Assignment:
For each line below that includes the word "diode", make a copy.

### Task input

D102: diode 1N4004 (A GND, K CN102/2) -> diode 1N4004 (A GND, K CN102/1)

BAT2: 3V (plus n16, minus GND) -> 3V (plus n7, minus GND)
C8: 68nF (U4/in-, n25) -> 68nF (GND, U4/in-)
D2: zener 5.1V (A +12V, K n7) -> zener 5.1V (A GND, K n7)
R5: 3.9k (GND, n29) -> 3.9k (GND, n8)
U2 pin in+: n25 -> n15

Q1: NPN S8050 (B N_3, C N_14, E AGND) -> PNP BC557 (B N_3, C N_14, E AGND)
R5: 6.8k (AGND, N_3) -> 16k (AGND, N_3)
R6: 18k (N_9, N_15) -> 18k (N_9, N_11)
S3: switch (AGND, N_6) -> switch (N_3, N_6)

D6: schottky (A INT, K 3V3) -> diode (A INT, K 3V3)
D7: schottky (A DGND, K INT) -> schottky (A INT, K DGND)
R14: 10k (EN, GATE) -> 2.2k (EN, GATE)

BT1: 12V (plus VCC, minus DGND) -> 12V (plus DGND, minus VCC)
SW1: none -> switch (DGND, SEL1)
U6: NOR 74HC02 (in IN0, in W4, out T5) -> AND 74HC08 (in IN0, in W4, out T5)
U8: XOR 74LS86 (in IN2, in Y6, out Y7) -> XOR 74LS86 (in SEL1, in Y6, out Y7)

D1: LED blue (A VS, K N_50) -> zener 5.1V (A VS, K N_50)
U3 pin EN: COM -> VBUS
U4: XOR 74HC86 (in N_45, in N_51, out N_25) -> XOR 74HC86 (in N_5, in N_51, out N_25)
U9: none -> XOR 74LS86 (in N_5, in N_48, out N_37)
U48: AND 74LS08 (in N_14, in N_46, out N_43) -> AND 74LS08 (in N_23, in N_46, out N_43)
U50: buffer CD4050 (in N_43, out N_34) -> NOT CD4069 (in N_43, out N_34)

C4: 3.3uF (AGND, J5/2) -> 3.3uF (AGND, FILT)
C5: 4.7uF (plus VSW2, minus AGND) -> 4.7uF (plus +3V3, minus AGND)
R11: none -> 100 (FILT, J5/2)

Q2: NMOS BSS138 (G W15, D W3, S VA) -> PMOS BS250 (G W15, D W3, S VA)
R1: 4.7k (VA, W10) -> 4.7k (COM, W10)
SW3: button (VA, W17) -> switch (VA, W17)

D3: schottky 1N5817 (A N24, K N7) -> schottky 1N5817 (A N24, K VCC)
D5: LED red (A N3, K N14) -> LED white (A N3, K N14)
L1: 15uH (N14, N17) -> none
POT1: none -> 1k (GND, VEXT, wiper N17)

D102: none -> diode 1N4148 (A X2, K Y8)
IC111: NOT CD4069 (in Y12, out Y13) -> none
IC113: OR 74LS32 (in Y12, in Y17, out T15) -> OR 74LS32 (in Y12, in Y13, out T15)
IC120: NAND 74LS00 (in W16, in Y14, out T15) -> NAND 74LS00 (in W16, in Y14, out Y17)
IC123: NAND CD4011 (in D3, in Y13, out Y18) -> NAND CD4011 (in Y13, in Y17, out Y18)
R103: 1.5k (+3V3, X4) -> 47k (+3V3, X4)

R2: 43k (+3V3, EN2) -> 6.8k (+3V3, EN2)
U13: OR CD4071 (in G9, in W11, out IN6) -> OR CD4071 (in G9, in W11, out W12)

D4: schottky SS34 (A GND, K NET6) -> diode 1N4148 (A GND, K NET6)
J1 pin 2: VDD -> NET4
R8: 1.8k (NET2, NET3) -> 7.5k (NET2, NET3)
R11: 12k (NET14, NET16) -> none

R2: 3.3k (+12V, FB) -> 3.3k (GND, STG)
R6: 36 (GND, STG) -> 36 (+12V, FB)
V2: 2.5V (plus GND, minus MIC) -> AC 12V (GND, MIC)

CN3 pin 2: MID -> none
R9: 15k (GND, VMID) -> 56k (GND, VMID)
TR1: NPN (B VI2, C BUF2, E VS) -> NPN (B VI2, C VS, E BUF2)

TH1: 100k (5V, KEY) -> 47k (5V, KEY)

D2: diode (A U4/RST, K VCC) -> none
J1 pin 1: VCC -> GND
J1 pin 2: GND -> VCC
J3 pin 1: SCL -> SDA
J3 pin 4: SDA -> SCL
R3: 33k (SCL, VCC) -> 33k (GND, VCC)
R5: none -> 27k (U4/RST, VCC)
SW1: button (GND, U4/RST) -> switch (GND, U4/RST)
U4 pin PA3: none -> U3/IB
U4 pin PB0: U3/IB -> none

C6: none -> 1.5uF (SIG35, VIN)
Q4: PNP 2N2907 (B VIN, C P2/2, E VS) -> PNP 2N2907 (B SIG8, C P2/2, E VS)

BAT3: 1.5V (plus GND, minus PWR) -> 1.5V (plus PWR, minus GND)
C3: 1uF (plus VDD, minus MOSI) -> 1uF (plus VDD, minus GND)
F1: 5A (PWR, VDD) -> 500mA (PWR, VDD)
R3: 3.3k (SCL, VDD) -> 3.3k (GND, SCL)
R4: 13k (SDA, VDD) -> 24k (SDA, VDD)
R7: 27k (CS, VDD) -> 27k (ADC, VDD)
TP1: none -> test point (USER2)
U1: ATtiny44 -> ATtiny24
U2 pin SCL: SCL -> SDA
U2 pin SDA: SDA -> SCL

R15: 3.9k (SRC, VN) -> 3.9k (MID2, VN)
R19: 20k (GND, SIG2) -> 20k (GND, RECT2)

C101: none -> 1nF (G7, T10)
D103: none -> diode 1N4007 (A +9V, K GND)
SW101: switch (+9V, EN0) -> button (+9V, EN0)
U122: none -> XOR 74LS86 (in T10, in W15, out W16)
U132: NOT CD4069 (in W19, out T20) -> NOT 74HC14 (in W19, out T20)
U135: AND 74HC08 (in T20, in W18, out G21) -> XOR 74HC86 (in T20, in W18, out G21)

######

Result:
D102: diode 1N4004 (A GND, K CN102/2) -> diode 1N4004 (A GND, K CN102/1)
D6: schottky (A INT, K 3V3) -> diode (A INT, K 3V3)
D102: none -> diode 1N4148 (A X2, K Y8)
D4: schottky SS34 (A GND, K NET6) -> diode 1N4148 (A GND, K NET6)
D2: diode (A U4/RST, K VCC) -> none
D103: none -> diode 1N4007 (A +9V, K GND)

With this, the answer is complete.